§ INFORMATION SUPPLIED
--- START ---

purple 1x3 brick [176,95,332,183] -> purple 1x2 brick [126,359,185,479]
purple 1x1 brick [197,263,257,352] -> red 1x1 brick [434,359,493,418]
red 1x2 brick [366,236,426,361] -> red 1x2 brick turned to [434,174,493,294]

--- END ---
--- START ---

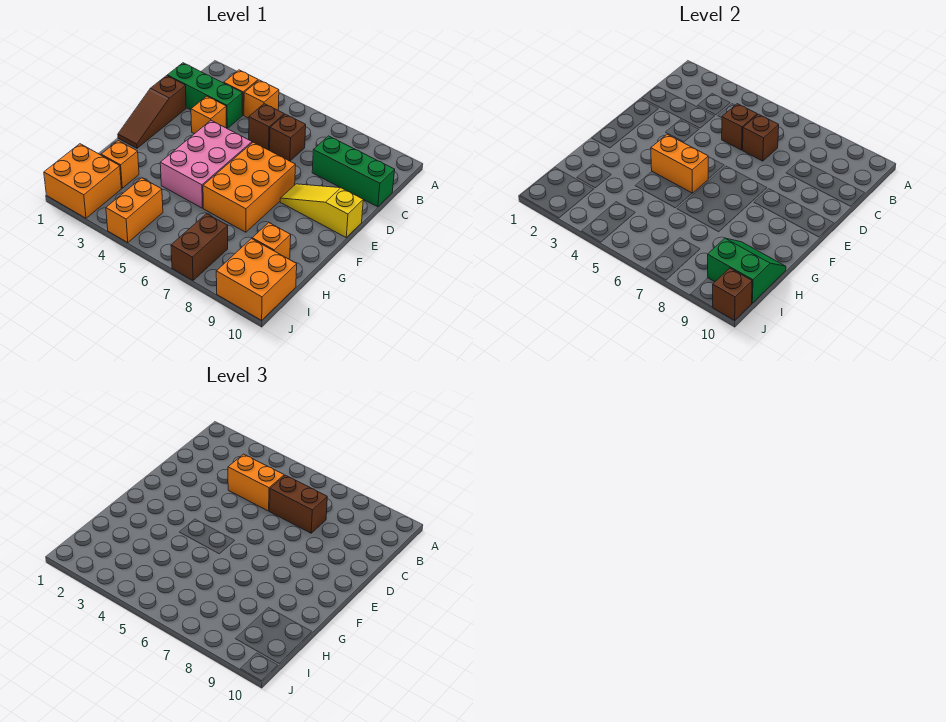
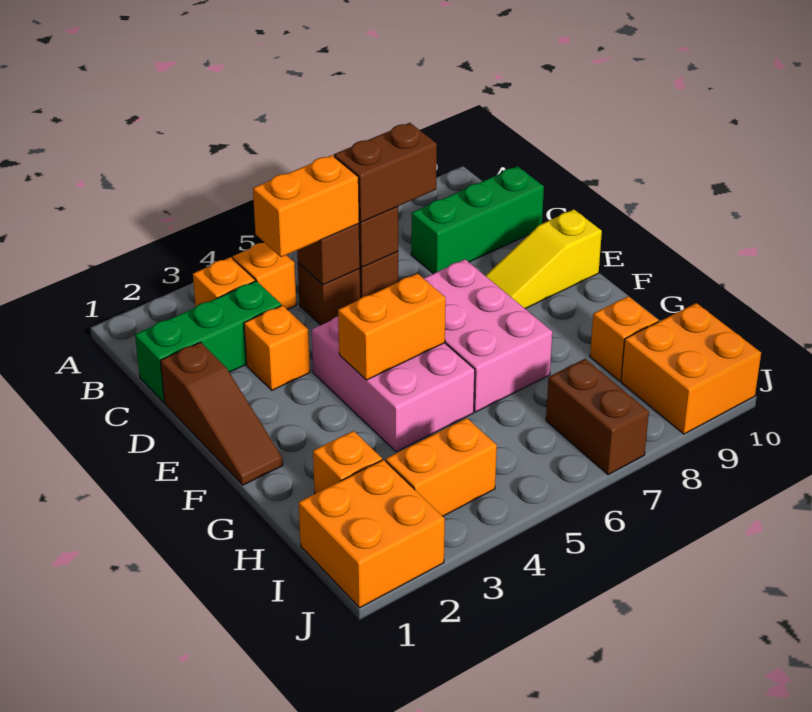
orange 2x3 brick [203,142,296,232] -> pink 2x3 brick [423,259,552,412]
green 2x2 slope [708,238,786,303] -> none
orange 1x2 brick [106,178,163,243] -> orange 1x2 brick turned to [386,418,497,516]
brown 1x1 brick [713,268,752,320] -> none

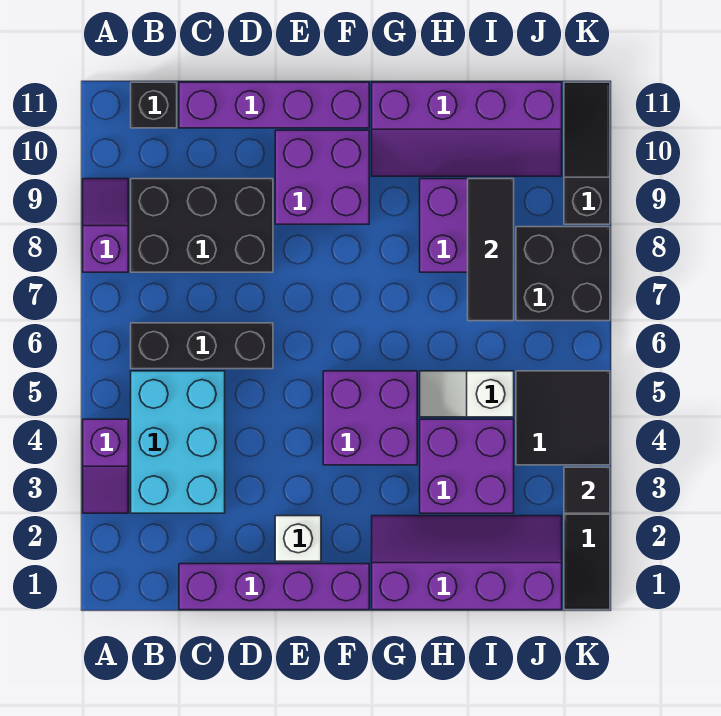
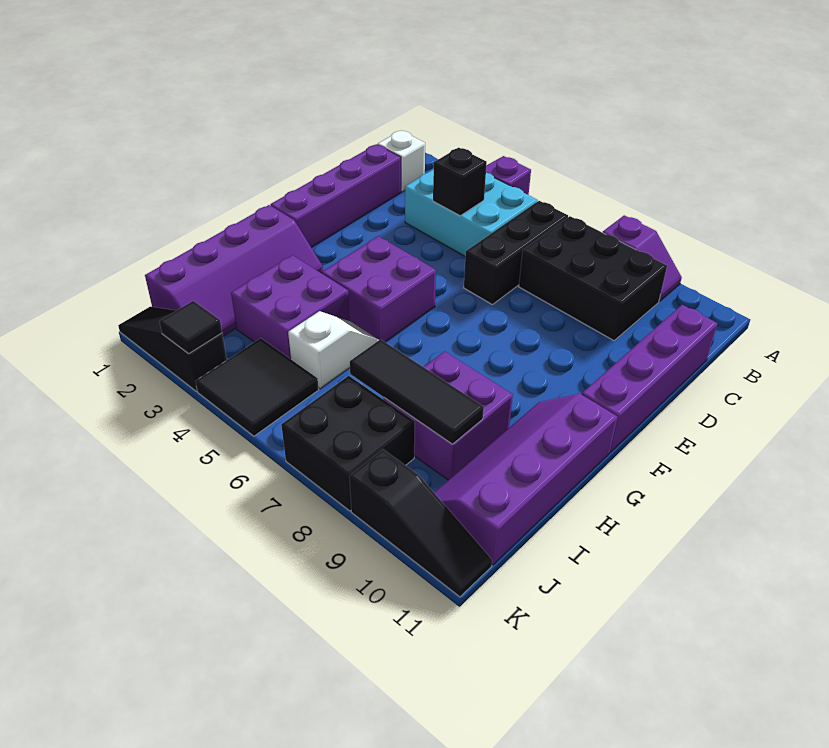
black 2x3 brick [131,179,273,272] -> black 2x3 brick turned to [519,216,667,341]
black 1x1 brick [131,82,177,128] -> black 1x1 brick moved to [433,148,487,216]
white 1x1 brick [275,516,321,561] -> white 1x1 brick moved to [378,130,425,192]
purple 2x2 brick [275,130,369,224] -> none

--- END ---
--- START ---

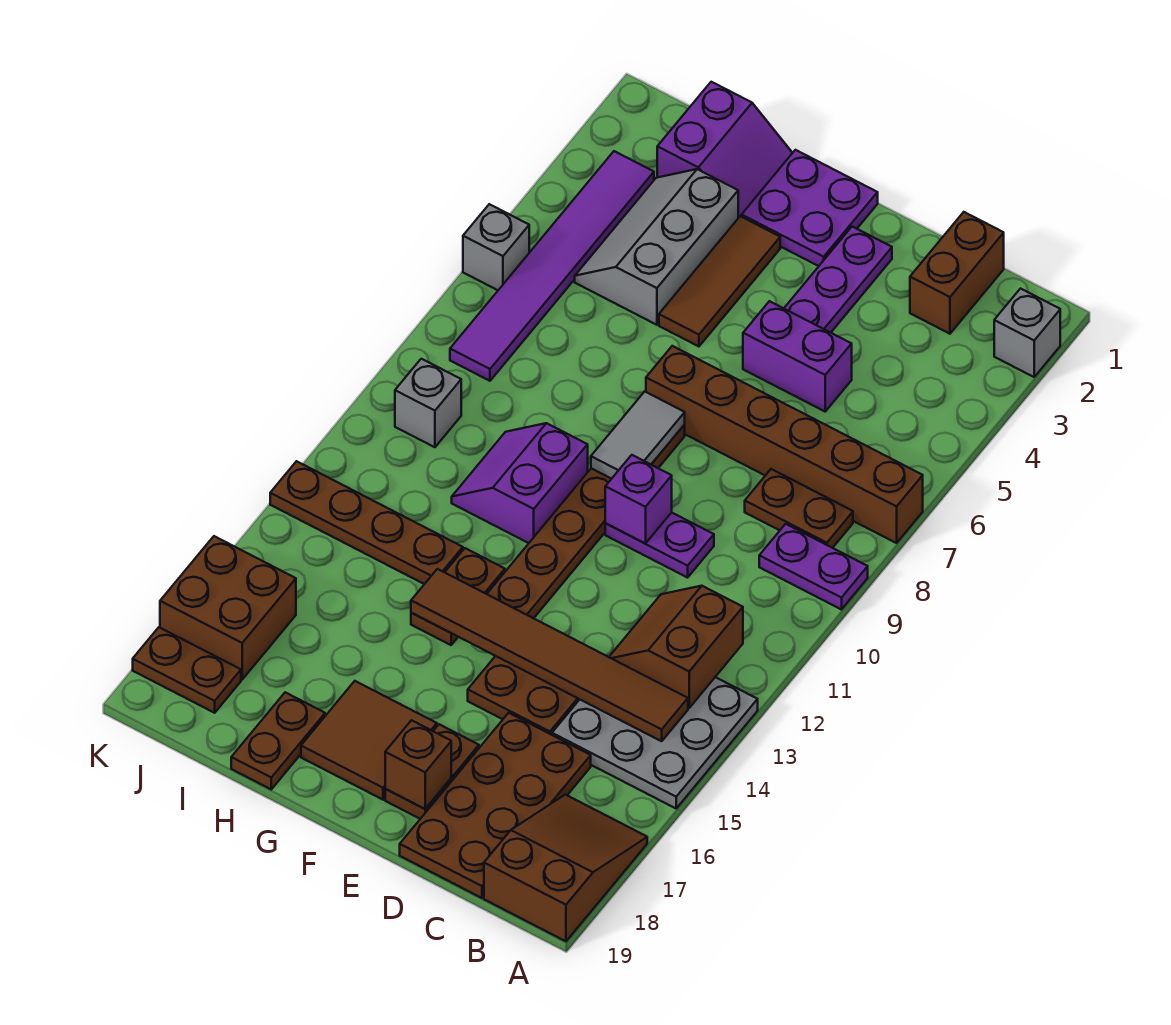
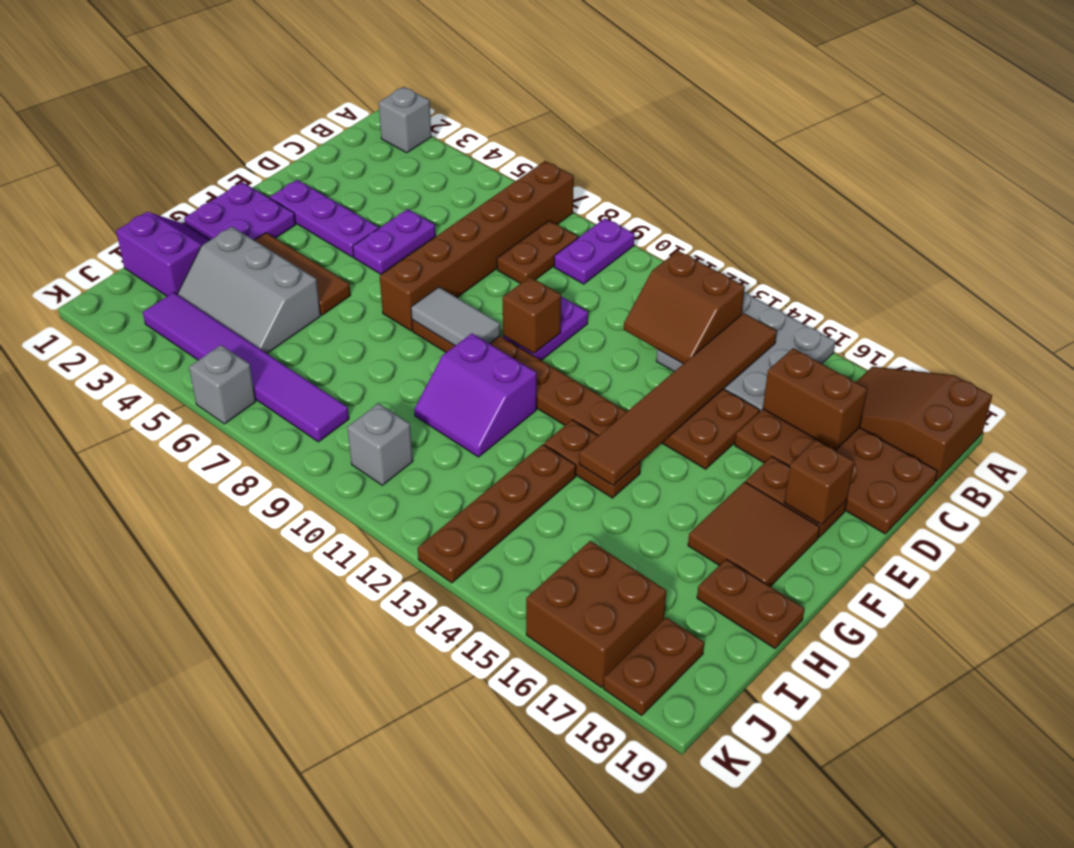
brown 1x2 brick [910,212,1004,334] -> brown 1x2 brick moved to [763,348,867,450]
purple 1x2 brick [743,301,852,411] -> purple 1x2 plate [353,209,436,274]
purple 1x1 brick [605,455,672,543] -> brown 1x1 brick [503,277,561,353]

--- END ---

Leave out every line above except those from the line with "purple 1x3 brick" up to and including the line with "red 1x2 brick [366,236,426,361]", and copy those exactly.

purple 1x3 brick [176,95,332,183] -> purple 1x2 brick [126,359,185,479]
purple 1x1 brick [197,263,257,352] -> red 1x1 brick [434,359,493,418]
red 1x2 brick [366,236,426,361] -> red 1x2 brick turned to [434,174,493,294]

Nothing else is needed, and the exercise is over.